● **Stored data**
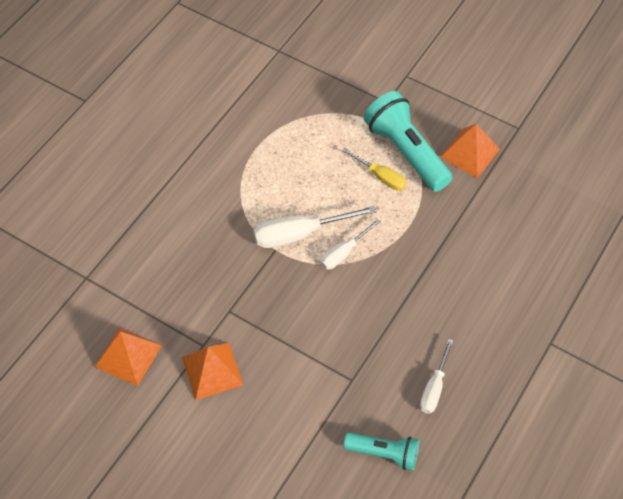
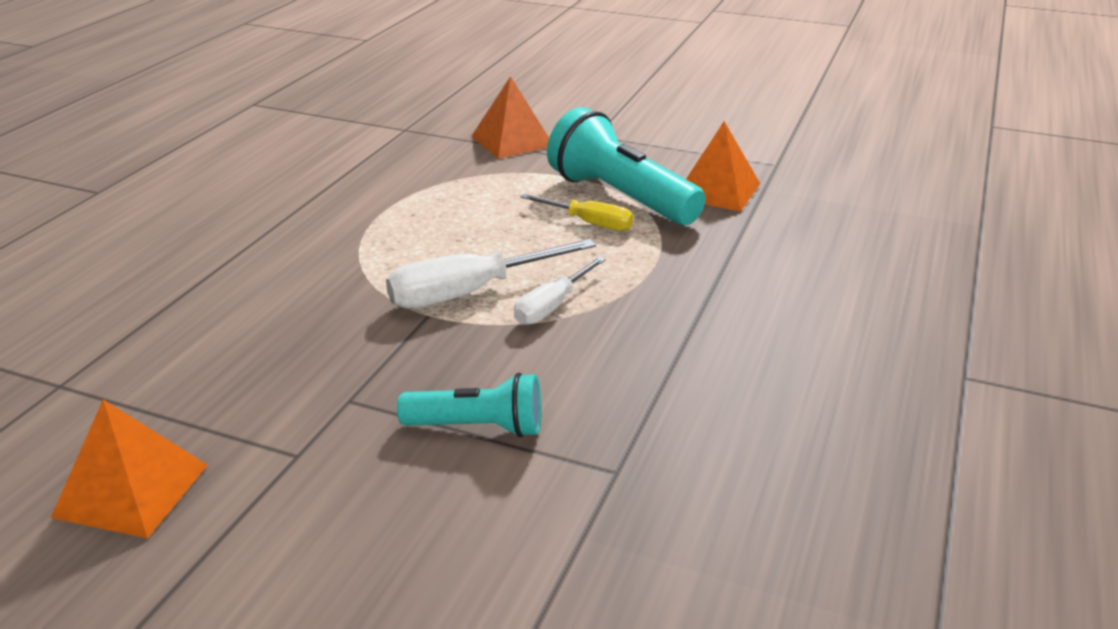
camera: 10 degrees left, 25 degrees down
orange pyramid [182,343,243,400] -> orange pyramid moved to [471,76,549,159]
turquoise flashlight [344,432,419,471] -> turquoise flashlight moved to [397,373,541,438]
white screwdriver [420,339,454,414] -> none

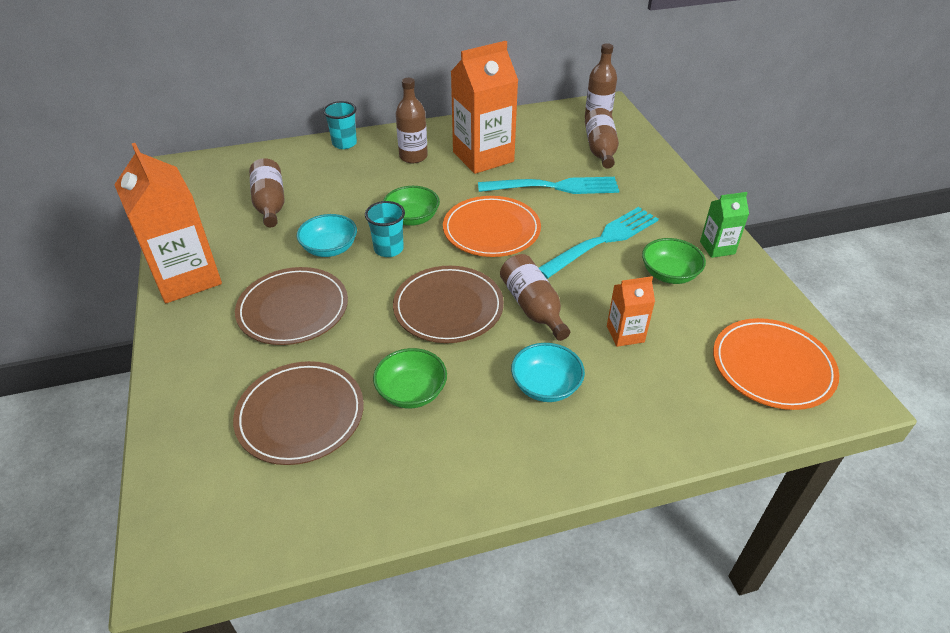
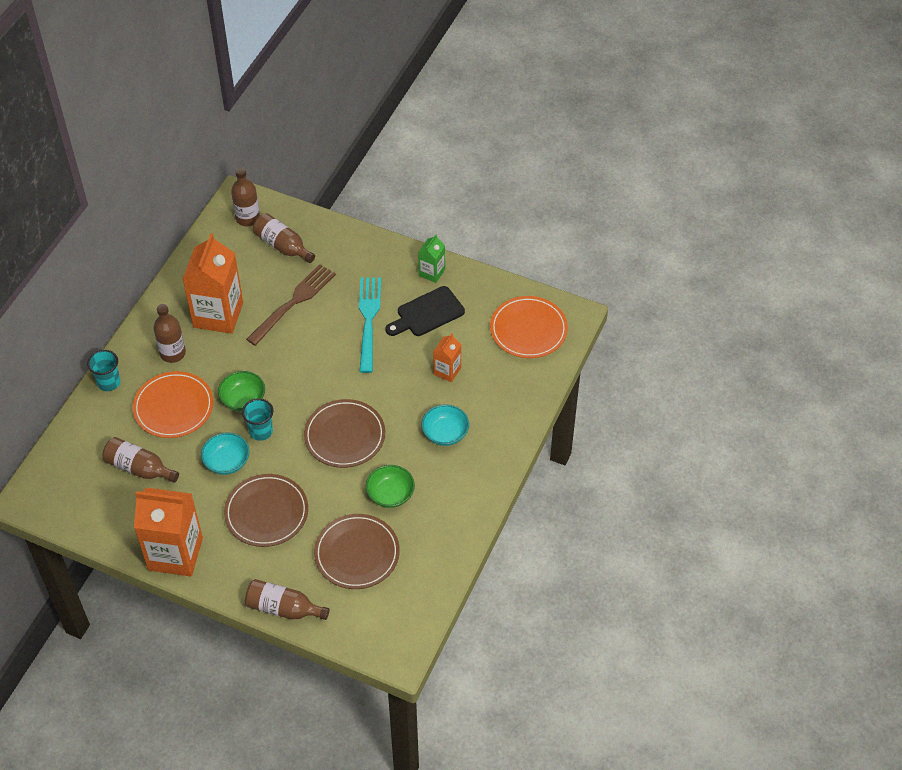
camera: 50 degrees left, 10 degrees up
orange plate [443,196,541,257] -> orange plate moved to [133,371,214,438]
turquoise fork [478,177,619,194] -> brown fork [246,264,336,346]
brown bottle [500,254,570,341] -> brown bottle moved to [245,579,329,620]
green bowl [642,238,706,284] -> black cutting board [386,286,465,336]

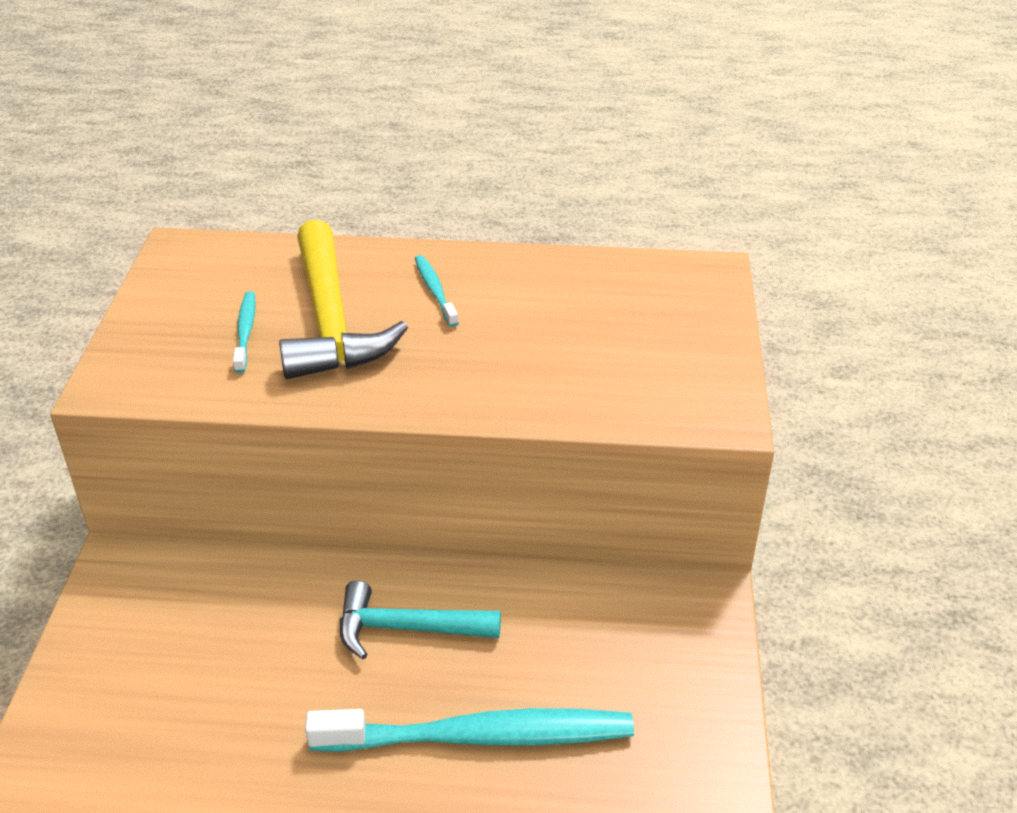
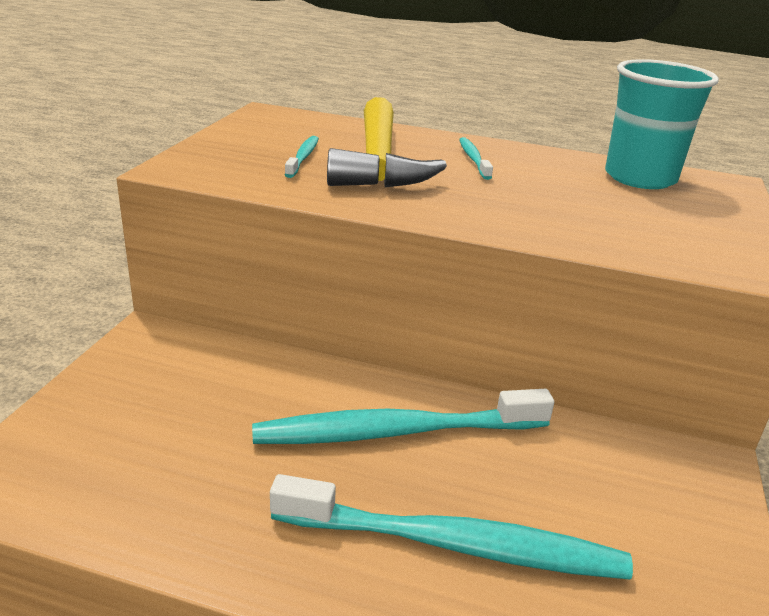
camera: 10 degrees right, 10 degrees down
turquoise hammer [340,581,501,659] -> turquoise toothbrush [252,389,554,444]
none -> turquoise cup [605,59,719,189]

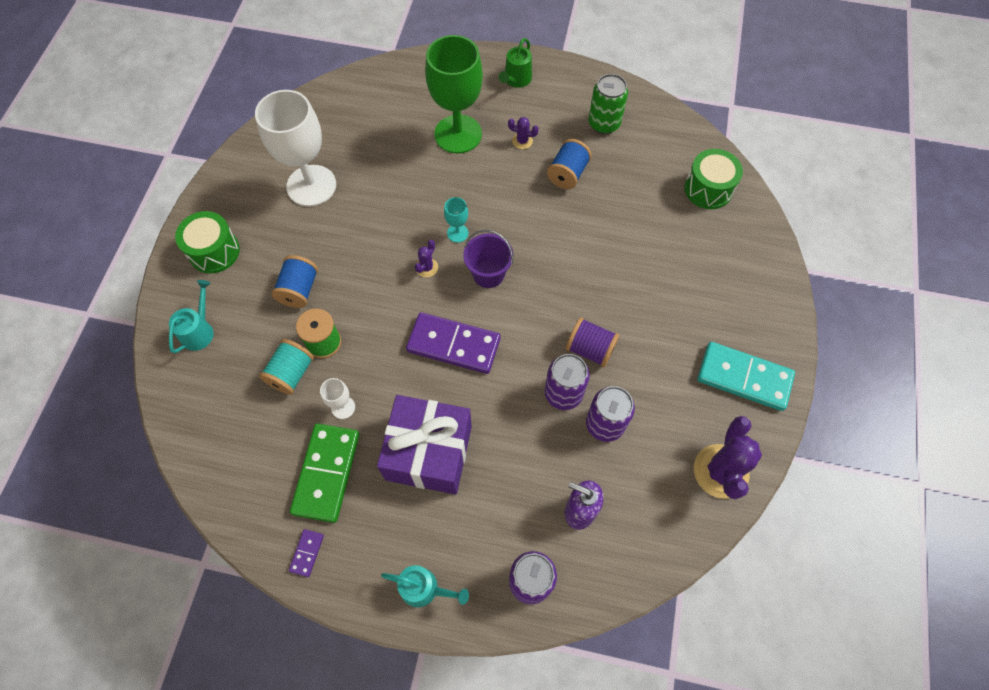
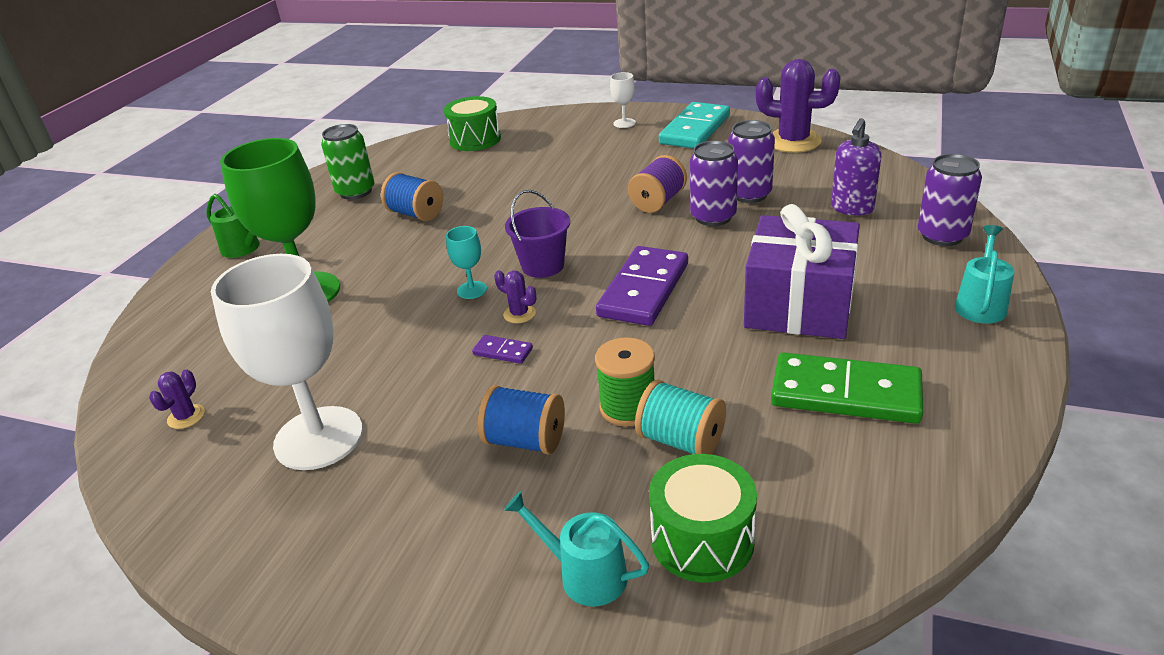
camera: 80 degrees left, 30 degrees down
green drum [175,211,240,274] -> green drum moved to [649,454,757,582]
purple domino [289,529,324,577] -> purple domino moved to [472,335,533,364]
white goblet [320,378,355,419] -> white goblet moved to [610,72,636,128]
purple cactus [508,117,539,149] -> purple cactus moved to [149,370,205,429]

● **What is expected**
Transcribe the entries word for word, without their pictures.

● **Result of the task**
camera: 10 degrees left, 25 degrees down
orange pyramid [182,343,243,400] -> orange pyramid moved to [471,76,549,159]
turquoise flashlight [344,432,419,471] -> turquoise flashlight moved to [397,373,541,438]
white screwdriver [420,339,454,414] -> none

camera: 50 degrees left, 10 degrees up
orange plate [443,196,541,257] -> orange plate moved to [133,371,214,438]
turquoise fork [478,177,619,194] -> brown fork [246,264,336,346]
brown bottle [500,254,570,341] -> brown bottle moved to [245,579,329,620]
green bowl [642,238,706,284] -> black cutting board [386,286,465,336]

camera: 10 degrees right, 10 degrees down
turquoise hammer [340,581,501,659] -> turquoise toothbrush [252,389,554,444]
none -> turquoise cup [605,59,719,189]

camera: 80 degrees left, 30 degrees down
green drum [175,211,240,274] -> green drum moved to [649,454,757,582]
purple domino [289,529,324,577] -> purple domino moved to [472,335,533,364]
white goblet [320,378,355,419] -> white goblet moved to [610,72,636,128]
purple cactus [508,117,539,149] -> purple cactus moved to [149,370,205,429]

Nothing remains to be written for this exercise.